Records for the task:
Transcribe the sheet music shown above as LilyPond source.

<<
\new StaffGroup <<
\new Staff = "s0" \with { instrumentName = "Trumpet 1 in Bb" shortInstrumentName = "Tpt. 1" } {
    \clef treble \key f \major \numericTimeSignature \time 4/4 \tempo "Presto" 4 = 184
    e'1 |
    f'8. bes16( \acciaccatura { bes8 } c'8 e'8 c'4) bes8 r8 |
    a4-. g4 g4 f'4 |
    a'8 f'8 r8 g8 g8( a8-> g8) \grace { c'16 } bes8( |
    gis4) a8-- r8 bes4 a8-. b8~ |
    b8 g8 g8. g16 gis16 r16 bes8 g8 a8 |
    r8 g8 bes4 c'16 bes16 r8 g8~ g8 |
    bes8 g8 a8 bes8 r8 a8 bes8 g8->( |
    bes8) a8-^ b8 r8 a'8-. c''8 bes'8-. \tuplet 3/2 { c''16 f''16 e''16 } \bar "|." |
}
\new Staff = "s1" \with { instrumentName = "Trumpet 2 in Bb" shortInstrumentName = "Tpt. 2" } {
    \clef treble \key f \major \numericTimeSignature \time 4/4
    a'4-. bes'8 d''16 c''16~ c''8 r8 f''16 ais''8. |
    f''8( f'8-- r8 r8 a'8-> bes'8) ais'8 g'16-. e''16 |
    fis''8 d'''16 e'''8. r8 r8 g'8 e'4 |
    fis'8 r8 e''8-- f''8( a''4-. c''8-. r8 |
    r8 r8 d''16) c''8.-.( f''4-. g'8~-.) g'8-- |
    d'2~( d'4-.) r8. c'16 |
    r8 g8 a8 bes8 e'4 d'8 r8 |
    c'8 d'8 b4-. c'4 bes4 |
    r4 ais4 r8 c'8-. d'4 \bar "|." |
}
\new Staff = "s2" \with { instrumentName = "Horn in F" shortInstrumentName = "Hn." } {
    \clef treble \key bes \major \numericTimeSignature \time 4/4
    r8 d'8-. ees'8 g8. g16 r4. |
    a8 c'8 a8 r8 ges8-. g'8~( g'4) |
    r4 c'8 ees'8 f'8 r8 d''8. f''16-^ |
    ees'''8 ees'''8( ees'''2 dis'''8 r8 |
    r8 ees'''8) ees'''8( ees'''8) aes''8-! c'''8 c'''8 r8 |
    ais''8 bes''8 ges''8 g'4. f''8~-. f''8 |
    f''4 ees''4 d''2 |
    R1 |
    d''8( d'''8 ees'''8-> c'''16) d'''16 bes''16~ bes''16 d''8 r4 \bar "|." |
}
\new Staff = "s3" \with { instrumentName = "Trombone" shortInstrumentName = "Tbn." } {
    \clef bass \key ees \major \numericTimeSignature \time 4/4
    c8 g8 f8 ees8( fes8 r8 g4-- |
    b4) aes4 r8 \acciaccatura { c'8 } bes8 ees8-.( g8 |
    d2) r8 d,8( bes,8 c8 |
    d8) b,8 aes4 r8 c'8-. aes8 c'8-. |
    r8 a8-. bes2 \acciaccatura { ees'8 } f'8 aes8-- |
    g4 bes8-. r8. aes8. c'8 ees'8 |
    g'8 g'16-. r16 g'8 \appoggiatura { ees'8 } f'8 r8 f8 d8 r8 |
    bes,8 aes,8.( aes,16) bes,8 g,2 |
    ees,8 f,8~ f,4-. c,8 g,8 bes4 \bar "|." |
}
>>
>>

Exercise instructions: Identify each line above that contains the string "instrumentName", treating uppercase and lowercase as distinct, and copy those lines in full.

Correct output:
\new Staff = "s0" \with { instrumentName = "Trumpet 1 in Bb" shortInstrumentName = "Tpt. 1" } {
\new Staff = "s1" \with { instrumentName = "Trumpet 2 in Bb" shortInstrumentName = "Tpt. 2" } {
\new Staff = "s2" \with { instrumentName = "Horn in F" shortInstrumentName = "Hn." } {
\new Staff = "s3" \with { instrumentName = "Trombone" shortInstrumentName = "Tbn." } {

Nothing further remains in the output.